In your answer, reproduce exactly the lines from the beginning of the listing below through the one containing "C2: 33nF (GND, VSW) -> 4.7nF (GND, VSW)", and only those lines.
-------- Given information
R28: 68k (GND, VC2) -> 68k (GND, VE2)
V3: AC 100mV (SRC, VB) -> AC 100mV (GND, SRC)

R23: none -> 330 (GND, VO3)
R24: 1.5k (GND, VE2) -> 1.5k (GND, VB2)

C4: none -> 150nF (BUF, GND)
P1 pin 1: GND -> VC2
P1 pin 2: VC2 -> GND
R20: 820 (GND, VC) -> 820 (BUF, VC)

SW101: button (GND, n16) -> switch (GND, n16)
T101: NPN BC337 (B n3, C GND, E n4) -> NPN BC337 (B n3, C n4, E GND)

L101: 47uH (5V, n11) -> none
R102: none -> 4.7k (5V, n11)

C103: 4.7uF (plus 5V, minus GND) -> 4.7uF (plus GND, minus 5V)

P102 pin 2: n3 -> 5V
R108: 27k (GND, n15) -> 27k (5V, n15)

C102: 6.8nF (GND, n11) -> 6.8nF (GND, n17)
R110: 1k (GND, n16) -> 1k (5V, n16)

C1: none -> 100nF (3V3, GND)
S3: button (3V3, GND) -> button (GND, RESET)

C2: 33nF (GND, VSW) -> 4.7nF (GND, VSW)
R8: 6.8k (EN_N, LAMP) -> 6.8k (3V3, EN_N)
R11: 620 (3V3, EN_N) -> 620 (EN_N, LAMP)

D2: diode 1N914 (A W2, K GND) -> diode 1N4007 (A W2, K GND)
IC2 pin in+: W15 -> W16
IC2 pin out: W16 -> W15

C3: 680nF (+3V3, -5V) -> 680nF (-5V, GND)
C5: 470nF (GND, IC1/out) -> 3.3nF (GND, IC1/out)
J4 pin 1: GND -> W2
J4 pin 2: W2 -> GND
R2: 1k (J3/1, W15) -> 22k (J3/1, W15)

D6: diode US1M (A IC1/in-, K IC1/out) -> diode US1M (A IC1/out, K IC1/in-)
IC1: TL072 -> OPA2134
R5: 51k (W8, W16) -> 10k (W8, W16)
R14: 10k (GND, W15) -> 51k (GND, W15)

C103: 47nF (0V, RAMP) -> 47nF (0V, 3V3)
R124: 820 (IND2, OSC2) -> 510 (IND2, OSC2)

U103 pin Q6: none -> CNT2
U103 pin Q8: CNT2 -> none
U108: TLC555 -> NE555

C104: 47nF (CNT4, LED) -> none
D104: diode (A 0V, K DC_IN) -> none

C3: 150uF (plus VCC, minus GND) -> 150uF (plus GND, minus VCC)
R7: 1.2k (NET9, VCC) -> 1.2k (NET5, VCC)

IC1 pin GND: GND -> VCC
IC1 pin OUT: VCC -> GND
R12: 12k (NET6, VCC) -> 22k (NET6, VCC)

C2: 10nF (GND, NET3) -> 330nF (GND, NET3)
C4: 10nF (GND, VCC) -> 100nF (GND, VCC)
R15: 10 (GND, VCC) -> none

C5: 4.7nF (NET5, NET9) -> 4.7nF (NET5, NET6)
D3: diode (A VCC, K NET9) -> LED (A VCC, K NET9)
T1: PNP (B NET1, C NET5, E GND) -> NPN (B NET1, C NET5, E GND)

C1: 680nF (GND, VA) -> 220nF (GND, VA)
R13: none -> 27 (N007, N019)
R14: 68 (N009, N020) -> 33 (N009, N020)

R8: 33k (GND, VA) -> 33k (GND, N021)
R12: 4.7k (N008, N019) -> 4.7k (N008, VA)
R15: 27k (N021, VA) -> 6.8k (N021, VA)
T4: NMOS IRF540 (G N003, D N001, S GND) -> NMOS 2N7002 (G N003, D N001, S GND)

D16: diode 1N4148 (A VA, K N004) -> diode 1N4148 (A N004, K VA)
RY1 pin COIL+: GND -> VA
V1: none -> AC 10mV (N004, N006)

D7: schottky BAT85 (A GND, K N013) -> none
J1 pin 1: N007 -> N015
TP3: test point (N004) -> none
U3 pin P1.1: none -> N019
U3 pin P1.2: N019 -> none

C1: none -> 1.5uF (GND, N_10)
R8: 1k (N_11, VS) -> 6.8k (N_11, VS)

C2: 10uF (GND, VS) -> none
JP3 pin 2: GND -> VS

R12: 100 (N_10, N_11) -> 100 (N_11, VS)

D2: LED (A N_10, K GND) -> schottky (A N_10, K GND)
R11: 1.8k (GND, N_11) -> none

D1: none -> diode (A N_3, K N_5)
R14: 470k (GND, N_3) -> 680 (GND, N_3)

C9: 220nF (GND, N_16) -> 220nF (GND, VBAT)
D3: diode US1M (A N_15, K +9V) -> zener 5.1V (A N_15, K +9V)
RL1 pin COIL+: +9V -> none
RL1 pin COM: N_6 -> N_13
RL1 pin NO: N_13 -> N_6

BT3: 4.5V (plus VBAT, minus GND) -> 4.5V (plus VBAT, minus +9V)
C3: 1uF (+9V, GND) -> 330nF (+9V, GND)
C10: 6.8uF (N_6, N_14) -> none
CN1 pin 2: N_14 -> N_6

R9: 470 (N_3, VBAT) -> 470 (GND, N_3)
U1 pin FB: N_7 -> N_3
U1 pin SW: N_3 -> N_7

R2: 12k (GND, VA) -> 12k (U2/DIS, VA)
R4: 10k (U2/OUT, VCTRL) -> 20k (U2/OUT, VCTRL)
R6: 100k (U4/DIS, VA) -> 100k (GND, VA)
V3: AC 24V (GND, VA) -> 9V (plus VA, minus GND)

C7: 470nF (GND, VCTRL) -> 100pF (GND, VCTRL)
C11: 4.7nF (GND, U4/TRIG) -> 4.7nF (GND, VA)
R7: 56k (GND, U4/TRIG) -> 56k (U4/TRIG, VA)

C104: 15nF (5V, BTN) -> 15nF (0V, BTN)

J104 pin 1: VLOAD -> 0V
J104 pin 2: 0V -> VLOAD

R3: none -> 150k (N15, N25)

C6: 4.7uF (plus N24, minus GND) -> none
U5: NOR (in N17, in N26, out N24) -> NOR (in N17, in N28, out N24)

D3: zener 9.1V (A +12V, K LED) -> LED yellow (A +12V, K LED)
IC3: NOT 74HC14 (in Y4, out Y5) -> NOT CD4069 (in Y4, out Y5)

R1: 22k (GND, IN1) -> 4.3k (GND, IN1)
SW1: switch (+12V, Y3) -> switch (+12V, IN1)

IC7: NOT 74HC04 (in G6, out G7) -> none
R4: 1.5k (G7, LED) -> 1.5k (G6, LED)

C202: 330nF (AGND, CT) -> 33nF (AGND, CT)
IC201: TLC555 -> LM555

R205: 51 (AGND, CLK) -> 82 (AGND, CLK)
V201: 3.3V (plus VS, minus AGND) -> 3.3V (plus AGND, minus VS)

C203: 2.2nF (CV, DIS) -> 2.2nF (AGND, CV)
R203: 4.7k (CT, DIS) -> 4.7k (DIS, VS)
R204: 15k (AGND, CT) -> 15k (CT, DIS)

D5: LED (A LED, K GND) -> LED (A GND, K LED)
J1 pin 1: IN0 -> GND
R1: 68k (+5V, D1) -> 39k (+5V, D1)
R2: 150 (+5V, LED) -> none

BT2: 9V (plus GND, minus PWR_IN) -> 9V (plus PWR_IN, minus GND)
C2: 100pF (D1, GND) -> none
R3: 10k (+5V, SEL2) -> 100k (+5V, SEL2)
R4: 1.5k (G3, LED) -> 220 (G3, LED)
----------------
Exercise response =>
R28: 68k (GND, VC2) -> 68k (GND, VE2)
V3: AC 100mV (SRC, VB) -> AC 100mV (GND, SRC)

R23: none -> 330 (GND, VO3)
R24: 1.5k (GND, VE2) -> 1.5k (GND, VB2)

C4: none -> 150nF (BUF, GND)
P1 pin 1: GND -> VC2
P1 pin 2: VC2 -> GND
R20: 820 (GND, VC) -> 820 (BUF, VC)

SW101: button (GND, n16) -> switch (GND, n16)
T101: NPN BC337 (B n3, C GND, E n4) -> NPN BC337 (B n3, C n4, E GND)

L101: 47uH (5V, n11) -> none
R102: none -> 4.7k (5V, n11)

C103: 4.7uF (plus 5V, minus GND) -> 4.7uF (plus GND, minus 5V)

P102 pin 2: n3 -> 5V
R108: 27k (GND, n15) -> 27k (5V, n15)

C102: 6.8nF (GND, n11) -> 6.8nF (GND, n17)
R110: 1k (GND, n16) -> 1k (5V, n16)

C1: none -> 100nF (3V3, GND)
S3: button (3V3, GND) -> button (GND, RESET)

C2: 33nF (GND, VSW) -> 4.7nF (GND, VSW)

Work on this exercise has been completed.